═══ Material for this exercise ═══

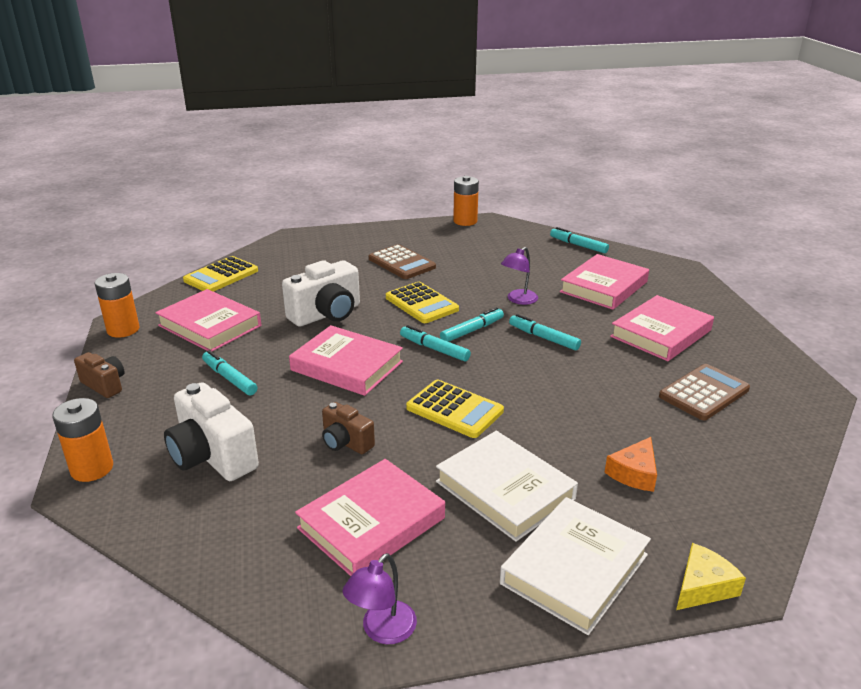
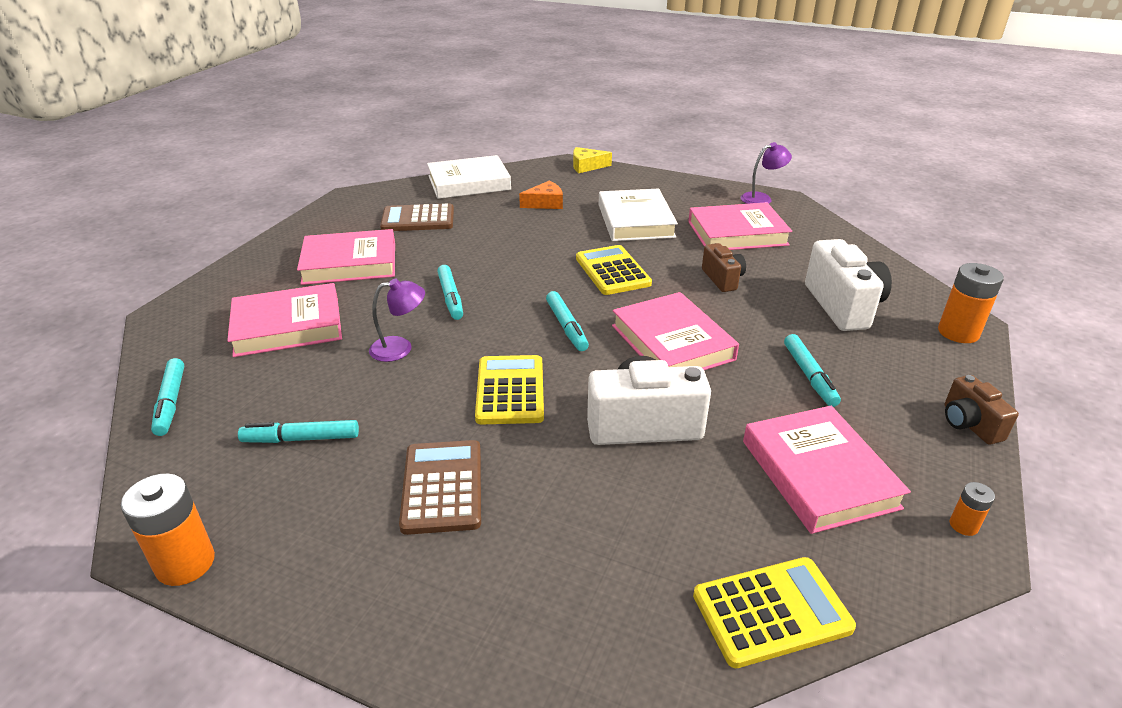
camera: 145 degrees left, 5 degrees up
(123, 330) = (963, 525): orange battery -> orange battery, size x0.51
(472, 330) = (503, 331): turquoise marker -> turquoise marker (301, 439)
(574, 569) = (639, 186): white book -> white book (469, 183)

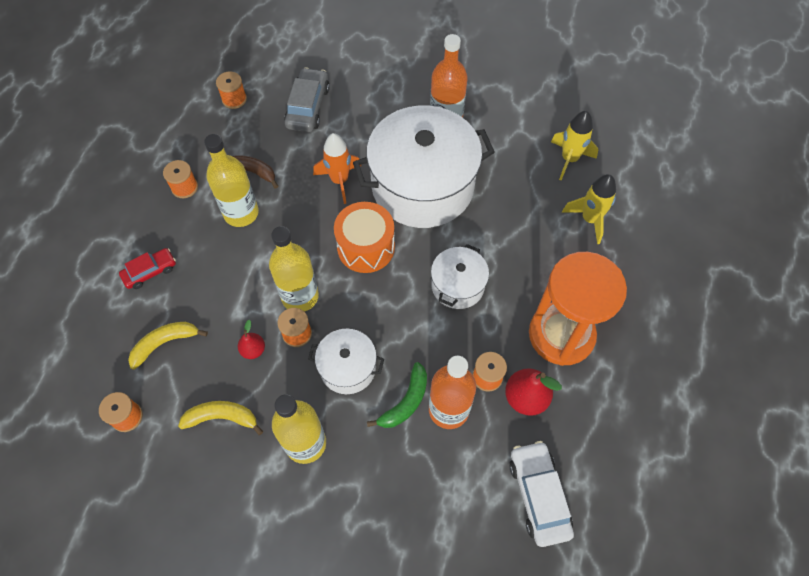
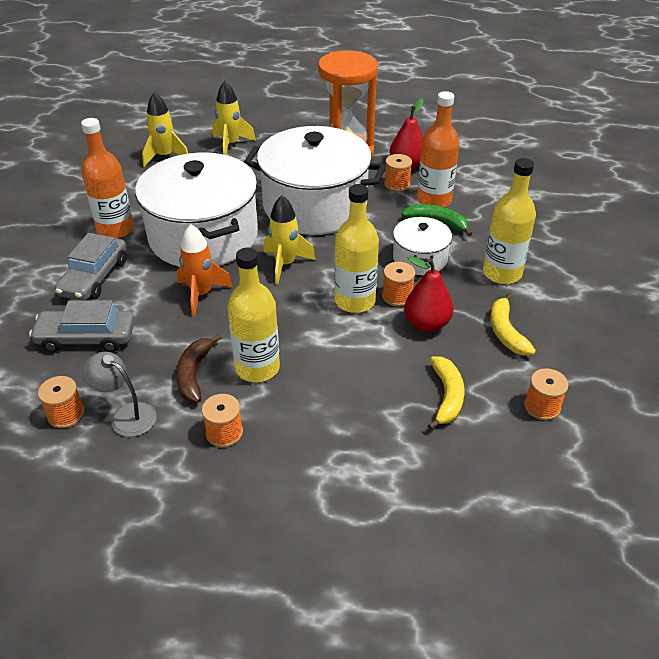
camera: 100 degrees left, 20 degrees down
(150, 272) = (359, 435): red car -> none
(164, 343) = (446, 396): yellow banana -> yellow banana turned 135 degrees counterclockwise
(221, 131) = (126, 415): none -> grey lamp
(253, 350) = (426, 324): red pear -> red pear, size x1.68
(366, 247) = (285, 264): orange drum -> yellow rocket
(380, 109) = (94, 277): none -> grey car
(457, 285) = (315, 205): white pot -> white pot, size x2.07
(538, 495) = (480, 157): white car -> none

═══

### Exercise requirements
Print all the entries exactly as they appear, without the pictures.

### Problem solution
camera: 145 degrees left, 5 degrees up
(123, 330) = (963, 525): orange battery -> orange battery, size x0.51
(472, 330) = (503, 331): turquoise marker -> turquoise marker (301, 439)
(574, 569) = (639, 186): white book -> white book (469, 183)

camera: 100 degrees left, 20 degrees down
(150, 272) = (359, 435): red car -> none
(164, 343) = (446, 396): yellow banana -> yellow banana turned 135 degrees counterclockwise
(221, 131) = (126, 415): none -> grey lamp
(253, 350) = (426, 324): red pear -> red pear, size x1.68
(366, 247) = (285, 264): orange drum -> yellow rocket
(380, 109) = (94, 277): none -> grey car
(457, 285) = (315, 205): white pot -> white pot, size x2.07
(538, 495) = (480, 157): white car -> none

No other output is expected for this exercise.